▶ **TASK OBJECTIVE**: Only the lines below between the ones containing "RGB2 pin R: GP21 -> GP26" and "TEMP pin OUT: D2 -> D8", inclusive, are to be reproduced, each exactly as it stands.

▶ **DATA FOR THIS TASK**:
Start of Block

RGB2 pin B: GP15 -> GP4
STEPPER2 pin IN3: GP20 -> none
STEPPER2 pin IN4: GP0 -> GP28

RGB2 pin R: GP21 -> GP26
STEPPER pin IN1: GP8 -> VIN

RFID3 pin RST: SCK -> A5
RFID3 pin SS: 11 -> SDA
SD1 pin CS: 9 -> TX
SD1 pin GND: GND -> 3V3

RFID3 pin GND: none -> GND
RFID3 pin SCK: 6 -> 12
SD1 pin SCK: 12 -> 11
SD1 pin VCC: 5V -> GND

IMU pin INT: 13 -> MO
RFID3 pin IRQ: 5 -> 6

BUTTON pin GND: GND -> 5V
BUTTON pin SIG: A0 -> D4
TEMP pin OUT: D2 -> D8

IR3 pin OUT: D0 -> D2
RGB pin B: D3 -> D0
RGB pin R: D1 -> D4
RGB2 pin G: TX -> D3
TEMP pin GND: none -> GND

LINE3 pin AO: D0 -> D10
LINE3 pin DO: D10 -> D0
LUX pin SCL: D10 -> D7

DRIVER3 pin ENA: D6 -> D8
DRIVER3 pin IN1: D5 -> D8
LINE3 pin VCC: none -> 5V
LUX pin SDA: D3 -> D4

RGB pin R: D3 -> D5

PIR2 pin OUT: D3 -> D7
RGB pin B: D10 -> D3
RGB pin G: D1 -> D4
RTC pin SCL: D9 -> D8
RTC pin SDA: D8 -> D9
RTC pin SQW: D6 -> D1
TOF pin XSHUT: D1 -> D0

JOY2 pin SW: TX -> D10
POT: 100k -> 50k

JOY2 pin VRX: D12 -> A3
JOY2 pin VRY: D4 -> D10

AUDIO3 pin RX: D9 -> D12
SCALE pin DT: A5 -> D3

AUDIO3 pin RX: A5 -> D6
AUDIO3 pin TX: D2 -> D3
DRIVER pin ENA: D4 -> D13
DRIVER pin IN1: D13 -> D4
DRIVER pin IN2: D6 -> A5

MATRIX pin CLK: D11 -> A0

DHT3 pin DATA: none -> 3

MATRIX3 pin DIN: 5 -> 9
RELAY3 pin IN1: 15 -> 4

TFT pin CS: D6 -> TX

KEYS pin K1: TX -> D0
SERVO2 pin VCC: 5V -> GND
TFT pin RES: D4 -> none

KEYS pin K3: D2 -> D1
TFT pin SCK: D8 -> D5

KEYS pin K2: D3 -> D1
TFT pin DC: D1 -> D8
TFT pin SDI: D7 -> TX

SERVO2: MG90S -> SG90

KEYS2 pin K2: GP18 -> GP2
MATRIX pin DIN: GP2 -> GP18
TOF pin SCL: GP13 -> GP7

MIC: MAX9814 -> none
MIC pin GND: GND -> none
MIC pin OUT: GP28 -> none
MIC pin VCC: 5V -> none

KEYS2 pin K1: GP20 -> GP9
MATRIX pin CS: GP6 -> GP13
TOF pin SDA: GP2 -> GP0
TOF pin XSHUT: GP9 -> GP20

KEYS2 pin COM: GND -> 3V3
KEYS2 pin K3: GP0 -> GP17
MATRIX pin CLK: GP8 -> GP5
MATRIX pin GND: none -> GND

End of Block

▶ **RESPONSE BELOW**:
RGB2 pin R: GP21 -> GP26
STEPPER pin IN1: GP8 -> VIN

RFID3 pin RST: SCK -> A5
RFID3 pin SS: 11 -> SDA
SD1 pin CS: 9 -> TX
SD1 pin GND: GND -> 3V3

RFID3 pin GND: none -> GND
RFID3 pin SCK: 6 -> 12
SD1 pin SCK: 12 -> 11
SD1 pin VCC: 5V -> GND

IMU pin INT: 13 -> MO
RFID3 pin IRQ: 5 -> 6

BUTTON pin GND: GND -> 5V
BUTTON pin SIG: A0 -> D4
TEMP pin OUT: D2 -> D8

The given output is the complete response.